WHAT YOU NEED TO DO. Of the lines listed below, return exactly those that run from the line containing "(409, 286) = (523, 319): white hat -> none" through the line containing "(451, 106) = (857, 284): white", both included.

[Object change listings]
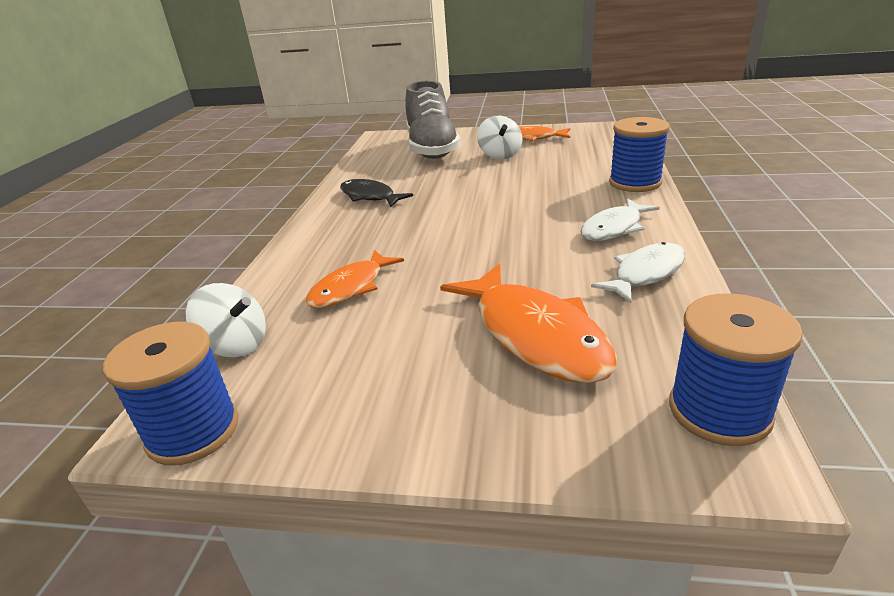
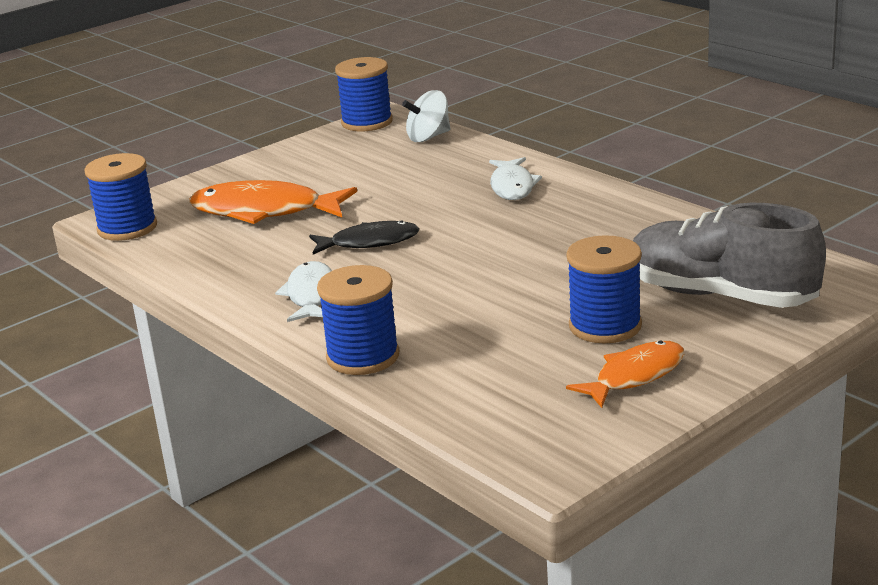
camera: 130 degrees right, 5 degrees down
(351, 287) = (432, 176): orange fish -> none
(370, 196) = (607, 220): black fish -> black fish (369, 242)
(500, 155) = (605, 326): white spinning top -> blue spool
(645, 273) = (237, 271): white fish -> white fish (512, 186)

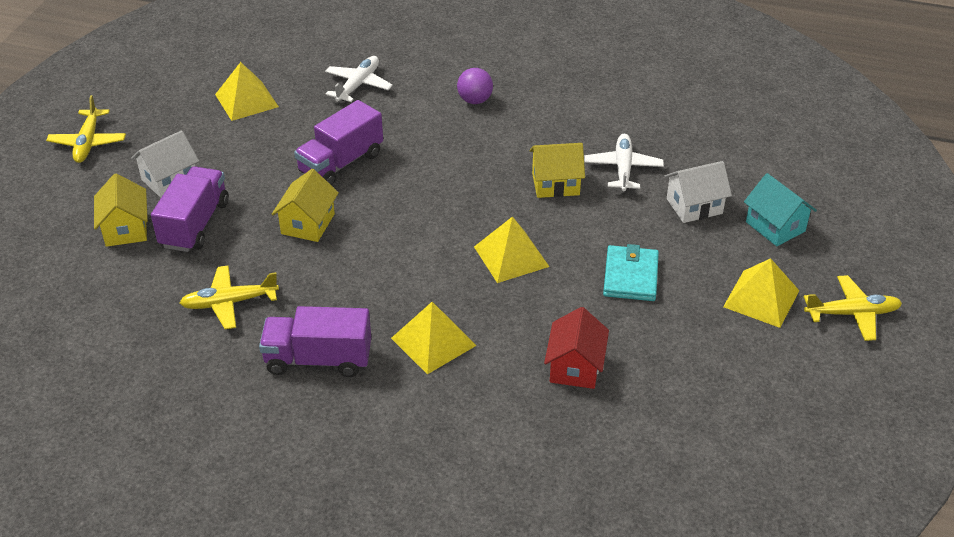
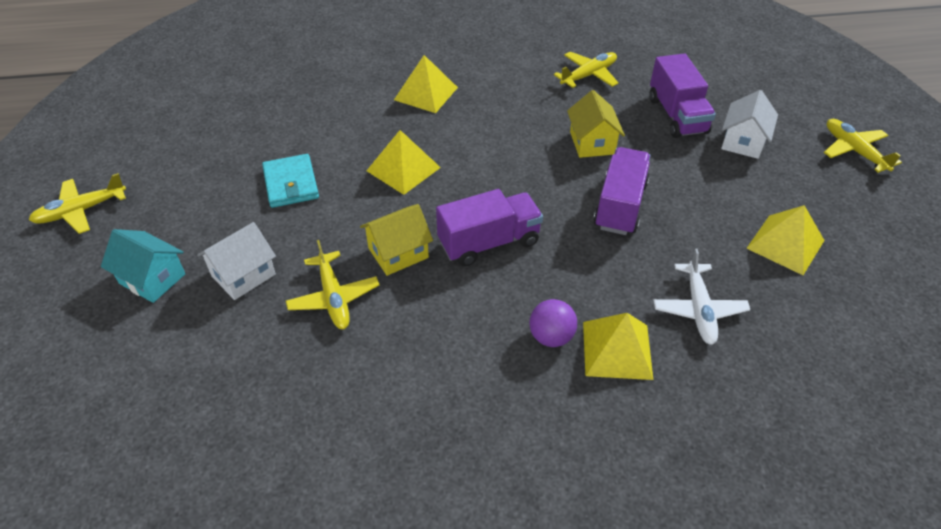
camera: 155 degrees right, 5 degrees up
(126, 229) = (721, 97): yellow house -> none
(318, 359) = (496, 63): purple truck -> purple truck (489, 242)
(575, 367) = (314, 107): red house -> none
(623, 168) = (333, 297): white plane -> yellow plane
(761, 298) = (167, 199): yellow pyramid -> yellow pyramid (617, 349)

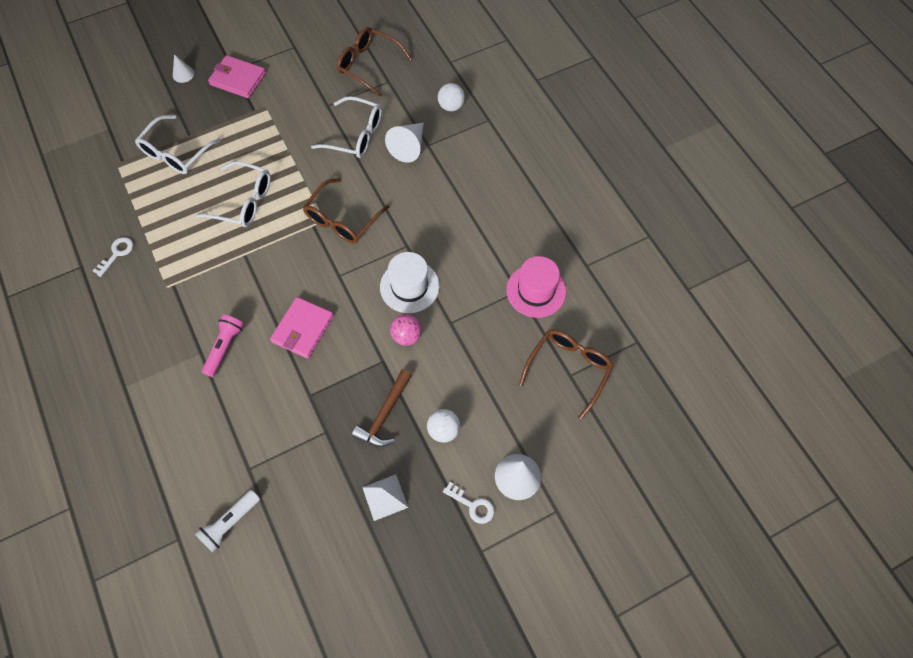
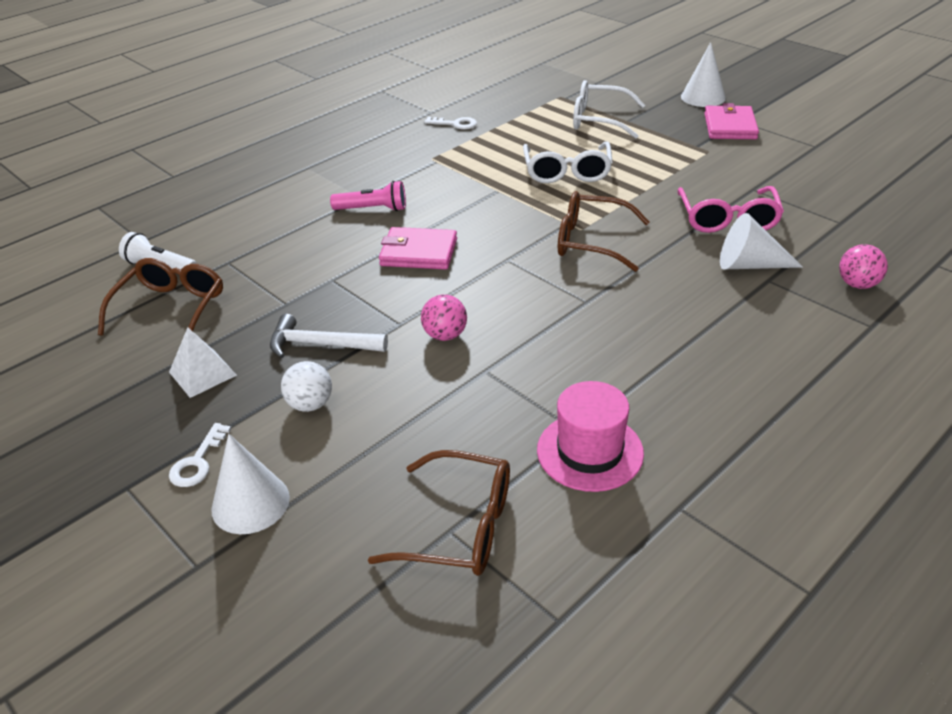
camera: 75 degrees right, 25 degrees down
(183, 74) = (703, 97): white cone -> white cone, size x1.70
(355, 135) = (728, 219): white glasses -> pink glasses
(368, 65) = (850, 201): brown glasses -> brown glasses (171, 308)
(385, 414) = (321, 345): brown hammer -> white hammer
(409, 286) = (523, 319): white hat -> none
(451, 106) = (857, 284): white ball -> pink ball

---

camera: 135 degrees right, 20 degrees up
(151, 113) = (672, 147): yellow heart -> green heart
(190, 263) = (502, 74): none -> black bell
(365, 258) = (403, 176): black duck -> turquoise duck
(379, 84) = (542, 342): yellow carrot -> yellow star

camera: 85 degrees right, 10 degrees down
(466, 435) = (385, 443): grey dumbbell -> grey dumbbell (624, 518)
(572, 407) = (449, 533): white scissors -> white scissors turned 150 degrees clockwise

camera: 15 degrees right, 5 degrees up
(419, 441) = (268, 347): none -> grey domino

* * *

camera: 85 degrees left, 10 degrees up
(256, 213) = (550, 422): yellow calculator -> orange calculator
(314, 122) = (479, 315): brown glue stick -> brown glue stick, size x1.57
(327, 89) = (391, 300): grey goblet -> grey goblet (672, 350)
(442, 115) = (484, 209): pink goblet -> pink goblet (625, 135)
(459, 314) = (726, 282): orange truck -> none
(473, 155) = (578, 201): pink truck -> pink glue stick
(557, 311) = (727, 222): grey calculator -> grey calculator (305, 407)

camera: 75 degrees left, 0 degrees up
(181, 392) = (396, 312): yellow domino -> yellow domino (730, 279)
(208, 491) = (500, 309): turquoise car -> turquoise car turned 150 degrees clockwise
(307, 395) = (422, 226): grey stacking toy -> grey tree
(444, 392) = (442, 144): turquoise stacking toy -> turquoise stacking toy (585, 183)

OUTPUT FOR THIS TASK.
(409, 286) = (523, 319): white hat -> none
(451, 106) = (857, 284): white ball -> pink ball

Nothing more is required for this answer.